What lines of the data hold the string "purple"? Copy them all.

### Collected material
_ _ _ _ _

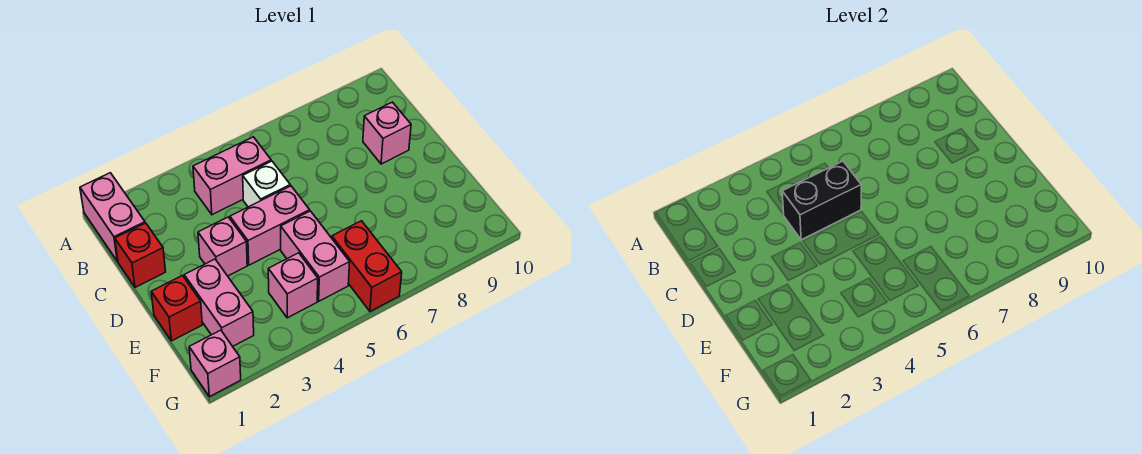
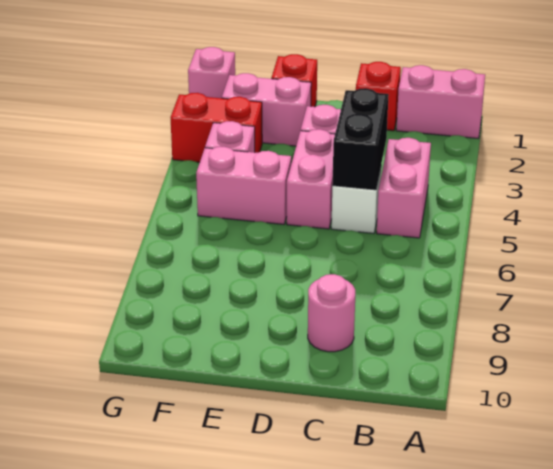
pink brick C9 level 1 -> pink round brick C9 level 1
red brick F6:G6 level 1 -> red brick F3:G3 level 1

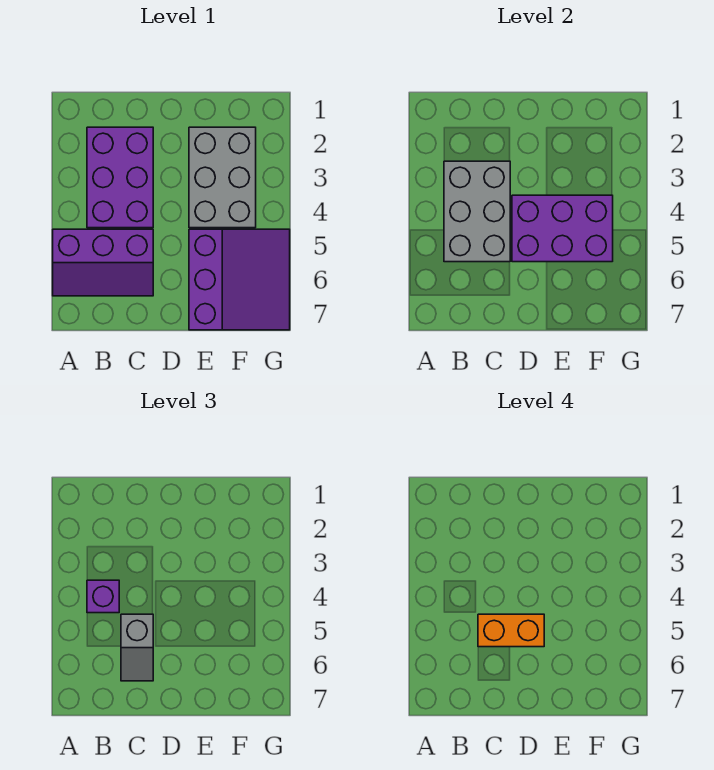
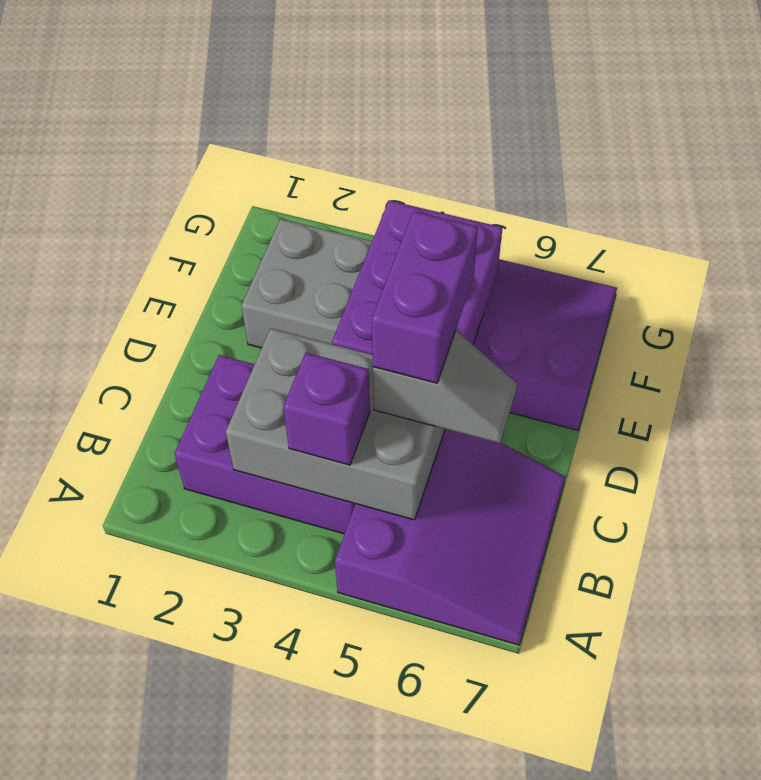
purple slope A5:C6 level 1 top 5 -> purple slope A5:C7 level 1 top 5
orange brick C5:D5 level 4 -> purple brick C5:D5 level 4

_ _ _ _ _

### Output of the task
purple slope A5:C6 level 1 top 5 -> purple slope A5:C7 level 1 top 5
orange brick C5:D5 level 4 -> purple brick C5:D5 level 4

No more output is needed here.